→ Directive
Go through each line of the records below and count those with the word "glasses"; give only the total.
*** Begin section ***
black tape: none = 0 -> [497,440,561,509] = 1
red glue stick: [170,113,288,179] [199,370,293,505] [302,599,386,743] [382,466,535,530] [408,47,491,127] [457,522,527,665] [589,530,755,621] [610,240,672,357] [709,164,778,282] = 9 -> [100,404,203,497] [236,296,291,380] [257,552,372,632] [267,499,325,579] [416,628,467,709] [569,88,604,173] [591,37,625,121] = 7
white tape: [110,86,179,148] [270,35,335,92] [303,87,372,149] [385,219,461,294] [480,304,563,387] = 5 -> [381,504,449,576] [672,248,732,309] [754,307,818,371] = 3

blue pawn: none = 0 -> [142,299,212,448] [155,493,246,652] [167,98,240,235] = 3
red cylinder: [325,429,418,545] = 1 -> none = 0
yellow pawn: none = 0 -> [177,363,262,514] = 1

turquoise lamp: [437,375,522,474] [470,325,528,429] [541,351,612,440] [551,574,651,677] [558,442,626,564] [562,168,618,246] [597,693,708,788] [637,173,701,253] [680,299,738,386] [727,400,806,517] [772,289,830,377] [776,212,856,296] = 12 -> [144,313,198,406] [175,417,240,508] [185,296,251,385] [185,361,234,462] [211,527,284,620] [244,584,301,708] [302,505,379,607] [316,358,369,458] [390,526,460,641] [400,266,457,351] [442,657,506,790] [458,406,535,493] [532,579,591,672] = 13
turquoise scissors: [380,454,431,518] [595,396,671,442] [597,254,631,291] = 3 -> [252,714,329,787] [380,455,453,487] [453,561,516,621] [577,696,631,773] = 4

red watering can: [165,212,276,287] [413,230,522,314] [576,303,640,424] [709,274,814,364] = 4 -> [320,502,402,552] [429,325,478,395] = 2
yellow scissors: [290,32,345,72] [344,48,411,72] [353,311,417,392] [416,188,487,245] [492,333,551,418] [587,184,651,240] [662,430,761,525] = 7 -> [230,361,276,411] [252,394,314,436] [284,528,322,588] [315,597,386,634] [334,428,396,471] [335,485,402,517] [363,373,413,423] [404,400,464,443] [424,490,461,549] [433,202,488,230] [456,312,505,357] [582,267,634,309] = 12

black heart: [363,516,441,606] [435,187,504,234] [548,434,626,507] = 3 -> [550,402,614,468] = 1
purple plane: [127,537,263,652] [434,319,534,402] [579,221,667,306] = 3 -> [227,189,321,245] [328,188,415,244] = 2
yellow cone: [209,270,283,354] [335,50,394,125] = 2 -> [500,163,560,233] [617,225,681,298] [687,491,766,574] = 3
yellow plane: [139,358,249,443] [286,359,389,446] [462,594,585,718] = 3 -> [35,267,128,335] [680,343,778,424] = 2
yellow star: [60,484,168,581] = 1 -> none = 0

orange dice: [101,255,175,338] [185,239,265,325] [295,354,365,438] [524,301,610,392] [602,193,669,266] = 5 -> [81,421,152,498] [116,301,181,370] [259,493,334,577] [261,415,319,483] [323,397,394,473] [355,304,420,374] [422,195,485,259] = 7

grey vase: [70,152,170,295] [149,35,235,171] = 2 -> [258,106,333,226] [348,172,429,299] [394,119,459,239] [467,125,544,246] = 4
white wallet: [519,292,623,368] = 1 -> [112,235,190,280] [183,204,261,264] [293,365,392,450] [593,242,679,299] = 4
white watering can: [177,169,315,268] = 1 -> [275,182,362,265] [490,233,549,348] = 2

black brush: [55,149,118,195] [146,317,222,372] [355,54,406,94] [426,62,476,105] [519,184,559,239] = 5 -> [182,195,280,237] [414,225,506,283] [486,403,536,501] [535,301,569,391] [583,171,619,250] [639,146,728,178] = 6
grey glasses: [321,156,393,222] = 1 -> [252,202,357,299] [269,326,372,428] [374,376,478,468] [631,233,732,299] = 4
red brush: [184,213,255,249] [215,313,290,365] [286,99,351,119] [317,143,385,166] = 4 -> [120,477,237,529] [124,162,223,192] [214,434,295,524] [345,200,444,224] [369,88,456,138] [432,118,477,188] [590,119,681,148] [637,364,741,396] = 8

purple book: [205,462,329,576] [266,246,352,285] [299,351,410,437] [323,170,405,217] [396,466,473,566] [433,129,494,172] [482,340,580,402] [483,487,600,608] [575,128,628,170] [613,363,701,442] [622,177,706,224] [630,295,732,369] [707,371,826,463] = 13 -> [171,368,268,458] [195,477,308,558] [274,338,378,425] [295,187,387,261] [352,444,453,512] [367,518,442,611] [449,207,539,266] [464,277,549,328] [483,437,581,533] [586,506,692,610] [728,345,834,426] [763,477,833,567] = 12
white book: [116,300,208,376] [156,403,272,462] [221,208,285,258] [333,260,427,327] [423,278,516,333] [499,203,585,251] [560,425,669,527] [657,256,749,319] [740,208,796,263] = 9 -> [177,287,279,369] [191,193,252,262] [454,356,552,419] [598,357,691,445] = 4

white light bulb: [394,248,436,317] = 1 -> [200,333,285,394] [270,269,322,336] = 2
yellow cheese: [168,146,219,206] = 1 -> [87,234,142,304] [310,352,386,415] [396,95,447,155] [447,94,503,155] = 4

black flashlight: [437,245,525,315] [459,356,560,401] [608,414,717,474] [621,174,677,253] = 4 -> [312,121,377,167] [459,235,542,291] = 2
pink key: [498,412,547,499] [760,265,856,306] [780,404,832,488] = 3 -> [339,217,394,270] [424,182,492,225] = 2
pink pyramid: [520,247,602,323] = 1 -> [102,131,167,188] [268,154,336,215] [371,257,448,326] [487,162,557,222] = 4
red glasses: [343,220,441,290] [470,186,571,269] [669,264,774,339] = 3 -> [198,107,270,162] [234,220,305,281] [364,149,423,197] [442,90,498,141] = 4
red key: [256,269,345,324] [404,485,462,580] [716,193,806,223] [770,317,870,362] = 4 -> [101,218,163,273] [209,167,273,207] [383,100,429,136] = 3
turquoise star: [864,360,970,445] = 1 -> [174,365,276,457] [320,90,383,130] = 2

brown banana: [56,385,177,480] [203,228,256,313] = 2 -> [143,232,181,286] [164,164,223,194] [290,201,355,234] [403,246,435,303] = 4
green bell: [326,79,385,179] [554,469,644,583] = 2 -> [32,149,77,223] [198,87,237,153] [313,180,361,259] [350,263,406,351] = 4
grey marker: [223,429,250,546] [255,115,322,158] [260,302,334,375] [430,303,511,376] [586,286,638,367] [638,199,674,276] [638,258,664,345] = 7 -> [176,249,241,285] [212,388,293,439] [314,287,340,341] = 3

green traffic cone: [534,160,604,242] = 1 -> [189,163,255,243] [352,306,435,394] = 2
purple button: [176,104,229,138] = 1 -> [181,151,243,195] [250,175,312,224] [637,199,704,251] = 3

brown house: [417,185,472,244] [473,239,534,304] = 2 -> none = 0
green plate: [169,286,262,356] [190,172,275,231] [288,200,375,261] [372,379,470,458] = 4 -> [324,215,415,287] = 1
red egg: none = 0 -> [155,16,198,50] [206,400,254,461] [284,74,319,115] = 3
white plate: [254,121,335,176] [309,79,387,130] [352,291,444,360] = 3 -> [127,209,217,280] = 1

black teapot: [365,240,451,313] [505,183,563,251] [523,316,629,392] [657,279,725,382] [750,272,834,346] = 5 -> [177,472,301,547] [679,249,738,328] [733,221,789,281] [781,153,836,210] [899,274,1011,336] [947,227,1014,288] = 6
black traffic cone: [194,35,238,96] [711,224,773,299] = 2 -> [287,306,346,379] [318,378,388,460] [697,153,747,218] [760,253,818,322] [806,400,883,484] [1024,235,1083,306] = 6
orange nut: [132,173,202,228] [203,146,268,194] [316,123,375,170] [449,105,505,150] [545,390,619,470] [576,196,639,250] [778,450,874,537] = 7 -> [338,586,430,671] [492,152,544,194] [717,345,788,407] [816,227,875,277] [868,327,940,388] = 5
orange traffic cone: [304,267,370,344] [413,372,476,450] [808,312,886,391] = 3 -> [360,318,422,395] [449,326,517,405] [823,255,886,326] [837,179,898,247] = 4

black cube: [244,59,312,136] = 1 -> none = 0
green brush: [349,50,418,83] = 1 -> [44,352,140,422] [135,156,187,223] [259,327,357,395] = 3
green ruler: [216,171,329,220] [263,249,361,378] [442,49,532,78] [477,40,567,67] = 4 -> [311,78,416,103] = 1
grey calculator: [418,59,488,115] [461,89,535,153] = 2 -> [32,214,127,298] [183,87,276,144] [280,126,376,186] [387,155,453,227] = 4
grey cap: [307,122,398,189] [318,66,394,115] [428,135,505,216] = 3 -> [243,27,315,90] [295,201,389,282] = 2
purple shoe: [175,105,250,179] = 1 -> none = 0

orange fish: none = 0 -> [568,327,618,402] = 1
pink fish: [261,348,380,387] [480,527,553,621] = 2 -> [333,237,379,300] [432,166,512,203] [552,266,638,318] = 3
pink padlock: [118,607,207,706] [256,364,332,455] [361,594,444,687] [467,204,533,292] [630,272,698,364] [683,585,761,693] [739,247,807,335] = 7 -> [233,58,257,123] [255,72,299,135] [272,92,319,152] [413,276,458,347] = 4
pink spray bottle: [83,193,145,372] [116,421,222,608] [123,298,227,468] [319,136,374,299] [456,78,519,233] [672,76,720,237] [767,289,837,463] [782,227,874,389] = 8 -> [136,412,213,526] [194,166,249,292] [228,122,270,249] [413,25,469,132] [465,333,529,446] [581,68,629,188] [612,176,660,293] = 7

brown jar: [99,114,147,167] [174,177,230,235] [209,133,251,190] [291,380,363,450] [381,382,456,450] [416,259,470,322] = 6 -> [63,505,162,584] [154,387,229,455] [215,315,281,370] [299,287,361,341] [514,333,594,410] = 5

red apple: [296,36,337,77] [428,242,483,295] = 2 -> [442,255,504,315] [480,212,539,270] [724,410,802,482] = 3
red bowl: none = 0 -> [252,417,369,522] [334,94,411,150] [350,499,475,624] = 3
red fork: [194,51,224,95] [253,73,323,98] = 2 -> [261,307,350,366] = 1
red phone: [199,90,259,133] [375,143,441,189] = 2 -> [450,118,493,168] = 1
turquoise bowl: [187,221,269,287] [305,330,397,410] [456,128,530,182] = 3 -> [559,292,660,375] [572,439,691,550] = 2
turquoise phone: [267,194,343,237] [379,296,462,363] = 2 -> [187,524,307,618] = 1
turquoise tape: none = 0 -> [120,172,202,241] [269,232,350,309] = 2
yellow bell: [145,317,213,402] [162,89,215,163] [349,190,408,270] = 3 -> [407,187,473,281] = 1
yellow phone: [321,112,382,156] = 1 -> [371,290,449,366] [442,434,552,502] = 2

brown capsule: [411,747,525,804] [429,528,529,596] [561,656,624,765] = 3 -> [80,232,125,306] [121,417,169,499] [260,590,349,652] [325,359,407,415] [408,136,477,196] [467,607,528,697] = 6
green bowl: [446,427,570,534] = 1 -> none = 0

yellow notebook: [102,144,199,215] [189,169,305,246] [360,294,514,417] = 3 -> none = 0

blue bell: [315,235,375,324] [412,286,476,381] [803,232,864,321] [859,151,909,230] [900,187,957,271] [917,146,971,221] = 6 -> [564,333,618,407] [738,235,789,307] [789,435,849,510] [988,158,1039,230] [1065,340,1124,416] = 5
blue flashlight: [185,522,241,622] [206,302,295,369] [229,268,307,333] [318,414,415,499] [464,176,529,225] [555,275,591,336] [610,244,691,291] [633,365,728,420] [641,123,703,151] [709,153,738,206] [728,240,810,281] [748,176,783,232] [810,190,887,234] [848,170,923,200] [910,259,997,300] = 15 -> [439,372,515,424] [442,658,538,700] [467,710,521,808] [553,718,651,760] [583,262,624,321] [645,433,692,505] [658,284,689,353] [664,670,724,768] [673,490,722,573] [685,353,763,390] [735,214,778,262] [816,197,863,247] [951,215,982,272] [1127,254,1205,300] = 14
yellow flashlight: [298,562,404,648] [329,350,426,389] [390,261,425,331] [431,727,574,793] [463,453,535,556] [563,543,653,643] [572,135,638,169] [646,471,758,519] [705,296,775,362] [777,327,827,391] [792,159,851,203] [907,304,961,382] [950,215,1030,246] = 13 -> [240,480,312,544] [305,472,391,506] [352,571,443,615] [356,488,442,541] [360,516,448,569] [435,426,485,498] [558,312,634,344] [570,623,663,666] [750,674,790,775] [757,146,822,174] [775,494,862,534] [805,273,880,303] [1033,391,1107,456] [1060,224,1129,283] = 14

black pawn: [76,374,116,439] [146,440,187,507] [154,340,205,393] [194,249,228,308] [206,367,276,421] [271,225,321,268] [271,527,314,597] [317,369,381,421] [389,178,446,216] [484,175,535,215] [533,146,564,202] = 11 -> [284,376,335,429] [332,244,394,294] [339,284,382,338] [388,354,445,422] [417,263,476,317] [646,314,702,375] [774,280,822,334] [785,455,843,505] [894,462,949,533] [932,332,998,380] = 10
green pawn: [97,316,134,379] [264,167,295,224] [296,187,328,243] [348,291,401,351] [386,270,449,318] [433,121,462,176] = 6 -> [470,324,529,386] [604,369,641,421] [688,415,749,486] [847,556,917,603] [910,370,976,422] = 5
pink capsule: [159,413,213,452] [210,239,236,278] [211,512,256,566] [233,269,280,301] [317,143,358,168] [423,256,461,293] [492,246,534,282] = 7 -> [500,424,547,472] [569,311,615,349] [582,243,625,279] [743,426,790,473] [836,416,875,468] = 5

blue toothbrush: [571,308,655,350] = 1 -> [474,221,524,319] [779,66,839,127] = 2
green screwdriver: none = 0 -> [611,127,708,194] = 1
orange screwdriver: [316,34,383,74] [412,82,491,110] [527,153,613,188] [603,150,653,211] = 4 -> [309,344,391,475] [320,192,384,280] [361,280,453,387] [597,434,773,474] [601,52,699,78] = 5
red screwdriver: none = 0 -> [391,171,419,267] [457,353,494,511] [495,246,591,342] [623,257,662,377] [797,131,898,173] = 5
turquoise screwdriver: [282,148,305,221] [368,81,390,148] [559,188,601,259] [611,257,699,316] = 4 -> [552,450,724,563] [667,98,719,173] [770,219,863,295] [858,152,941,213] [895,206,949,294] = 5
*** End section ***
→ Solution for this problem
2